> **YOUR TASK**: Write out exactly the line containing "(272, 357) = (177, 402): orange" and all lines that come after it in the listing below, through the very last one.

> **TASK MATERIAL**:
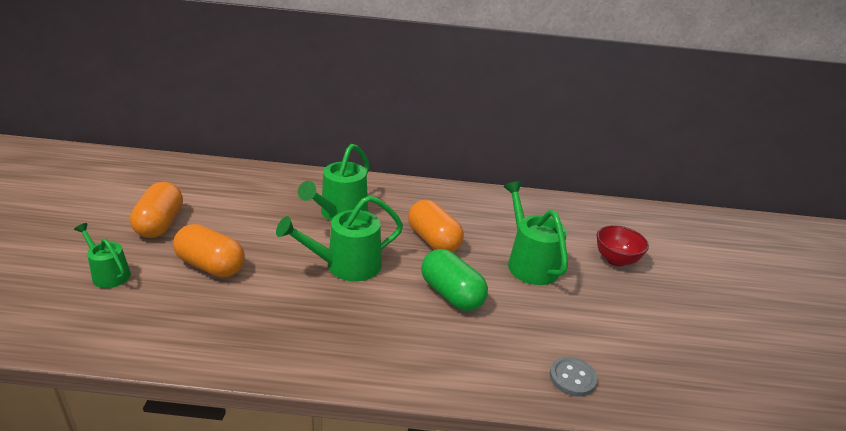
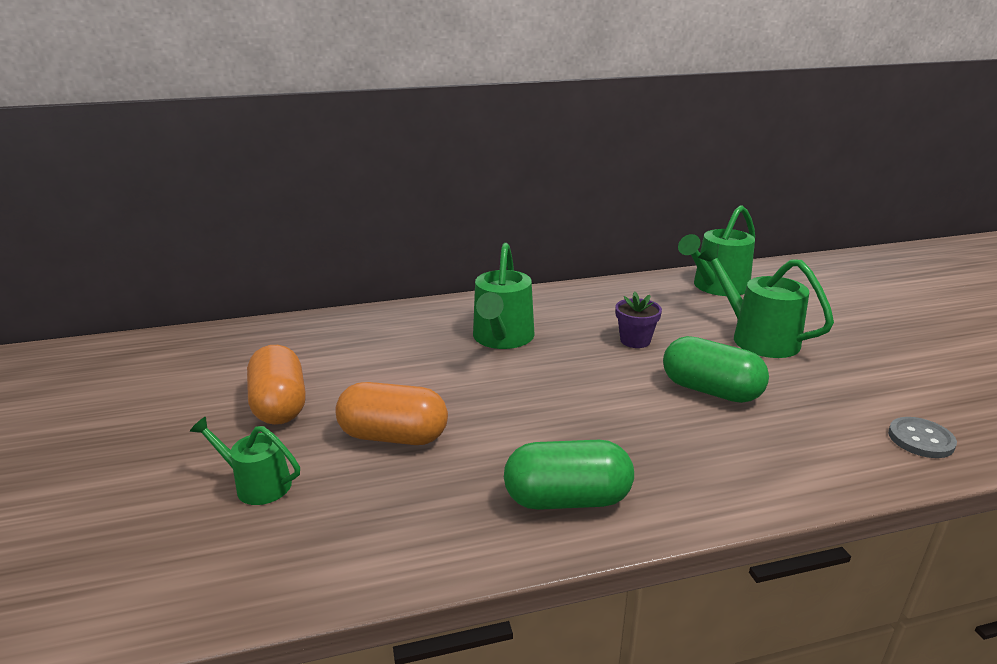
camera: 15 degrees left, 5 degrees down
(281, 341) = (567, 499): none -> green capsule
(346, 266) = (563, 392): green watering can -> green watering can (716, 287)
(433, 240) = (635, 341): orange capsule -> purple flower pot
(616, 260) = (836, 314): red bowl -> none

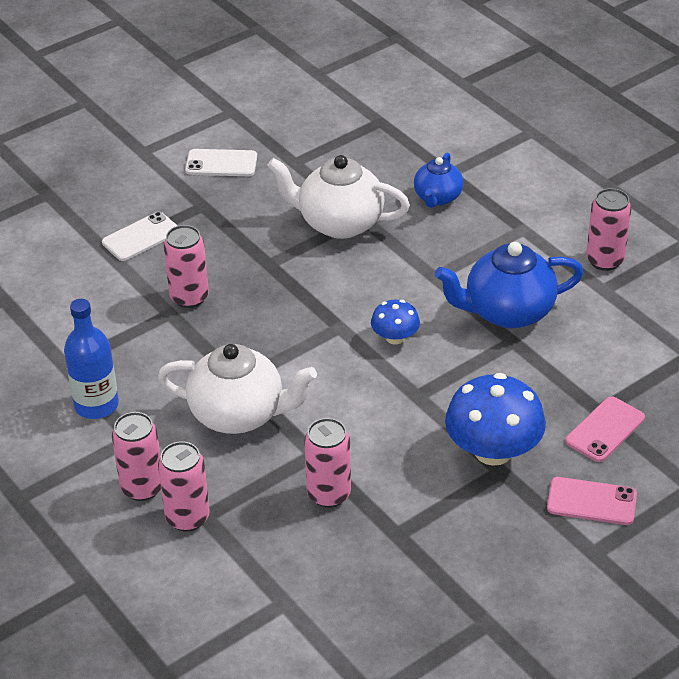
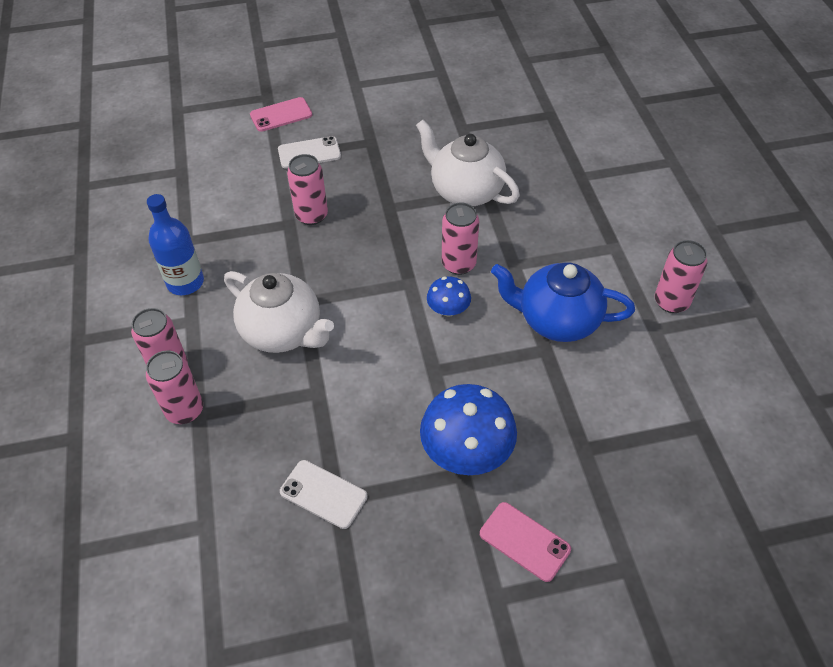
camera: 25 degrees right, 10 degrees up
(221, 163) = (406, 112): white phone -> white phone (323, 494)
(329, 494) = (305, 435): pink can -> pink can (458, 264)
(437, 198) = (558, 195): blue teapot -> none
(605, 430) = (578, 471): pink phone -> pink phone (281, 115)

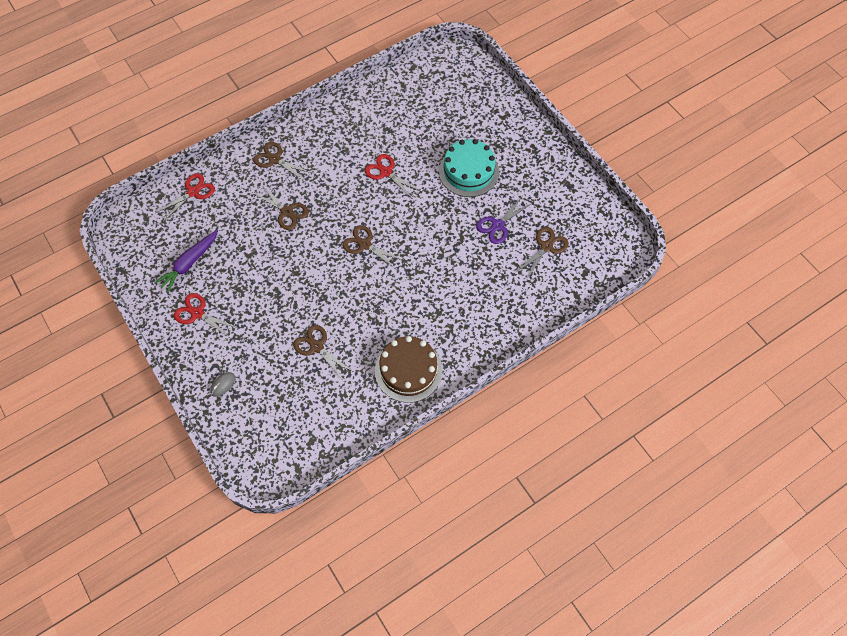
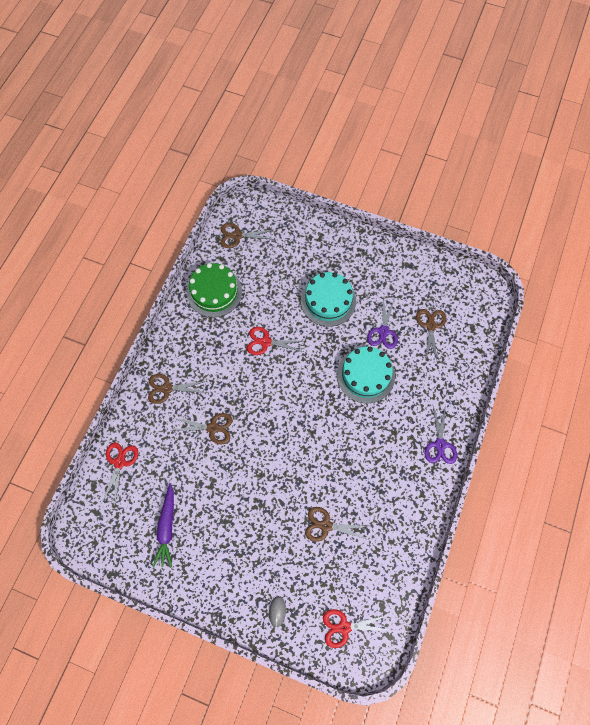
camera: 35 degrees left, 5 degrees up
(197, 313) = (208, 566): red scissors -> red scissors (344, 627)
(364, 244) = (296, 414): brown scissors -> brown scissors (237, 236)
(375, 107) = (214, 292): none -> green cake
(408, 370) = (408, 495): brown cake -> none
(451, 251) = (365, 375): none -> turquoise cake
(471, 349) = (440, 445): none -> purple scissors

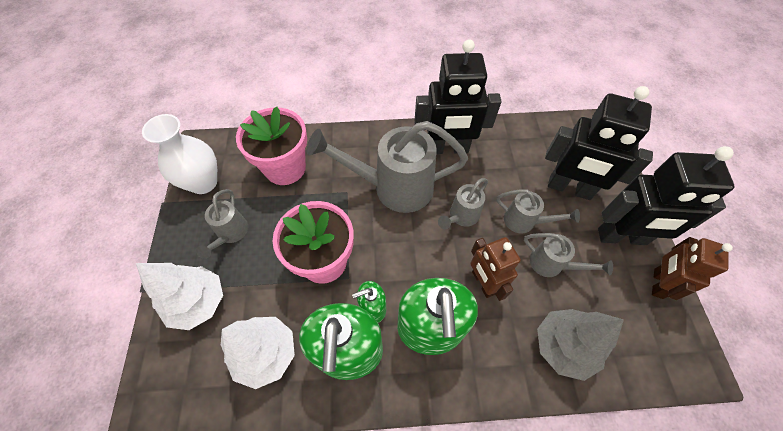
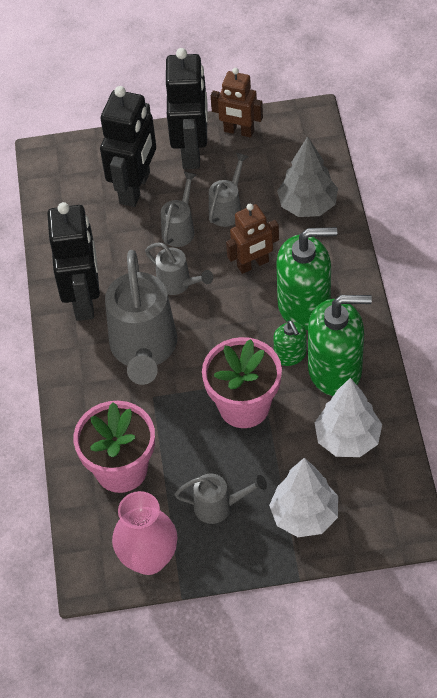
camera: 90 degrees left, 5 degrees down
(203, 182) = (148, 558): white vase -> pink vase

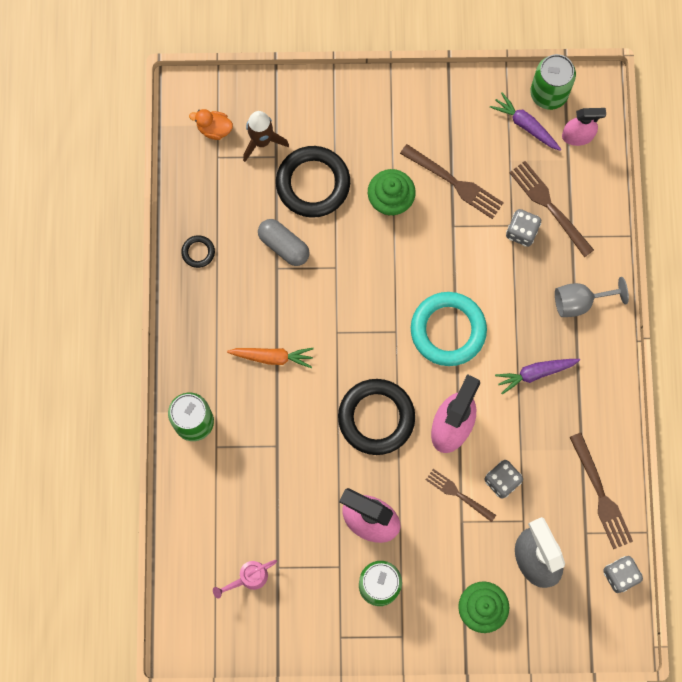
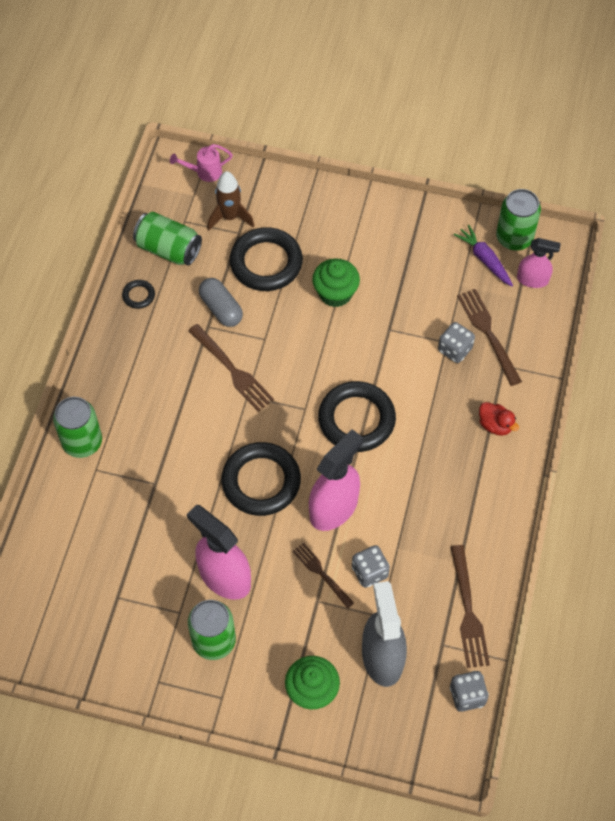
camera: 15 degrees right, 15 degrees down
(212, 193) = (168, 249): none -> green can
(214, 129) = (189, 197): orange duck -> none
(248, 578) = (85, 600): pink watering can -> pink watering can (204, 172)
(272, 357) = (177, 402): orange carrot -> none
(448, 330) = (356, 419): turquoise ring -> black ring
(454, 183) = (401, 292): brown fork -> brown fork (232, 370)
(535, 373) = (432, 479): purple carrot -> none
(580, 302) = (495, 425): grey goblet -> red duck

> **TASK OUTPUT**:
(272, 357) = (177, 402): orange carrot -> none
(448, 330) = (356, 419): turquoise ring -> black ring
(454, 183) = (401, 292): brown fork -> brown fork (232, 370)
(535, 373) = (432, 479): purple carrot -> none
(580, 302) = (495, 425): grey goblet -> red duck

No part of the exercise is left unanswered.